#### Goal of the exercise
Using the listing below, set down exactly the lines starting at the line that contains "camera: 45 degrees left, 25 degrees down" and ending at the line that contains "(793, 481) = (783, 227): purple egg -> none", both included, and no others.

======== Records to process ========

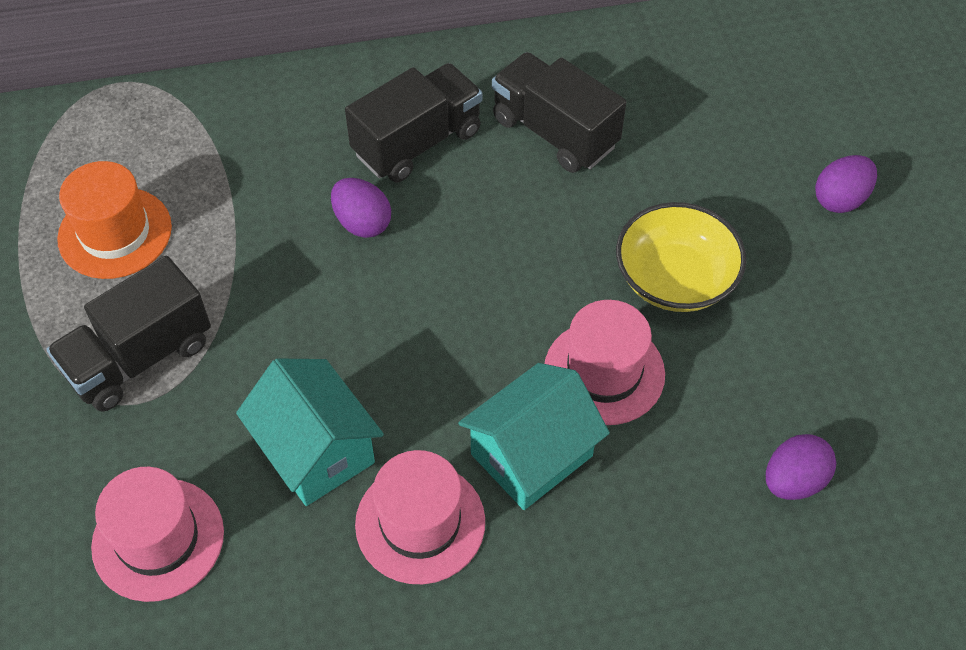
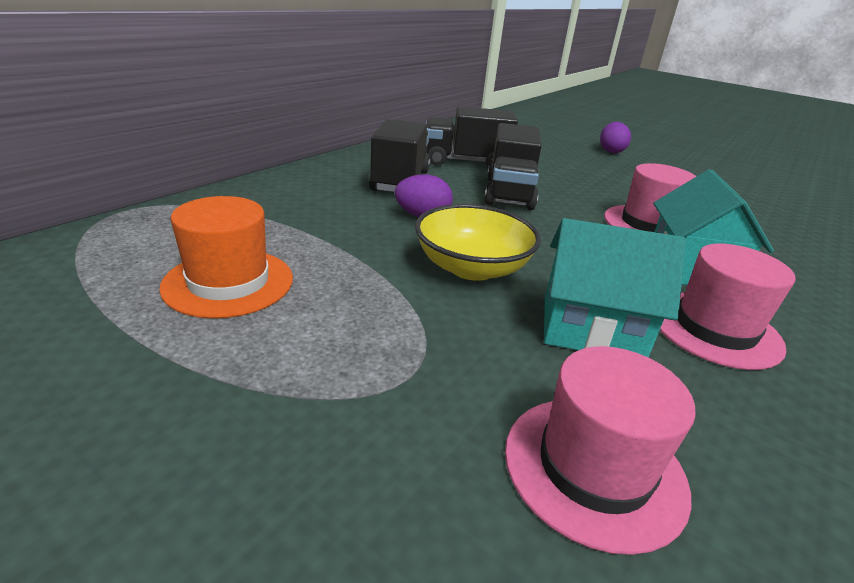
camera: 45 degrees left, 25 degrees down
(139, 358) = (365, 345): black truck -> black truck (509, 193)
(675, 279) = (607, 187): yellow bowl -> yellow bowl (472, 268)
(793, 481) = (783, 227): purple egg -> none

========
======== Records to process ========

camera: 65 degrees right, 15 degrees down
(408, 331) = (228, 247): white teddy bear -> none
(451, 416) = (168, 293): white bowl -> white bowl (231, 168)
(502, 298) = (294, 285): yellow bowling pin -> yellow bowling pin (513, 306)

========

#### Answer
camera: 45 degrees left, 25 degrees down
(139, 358) = (365, 345): black truck -> black truck (509, 193)
(675, 279) = (607, 187): yellow bowl -> yellow bowl (472, 268)
(793, 481) = (783, 227): purple egg -> none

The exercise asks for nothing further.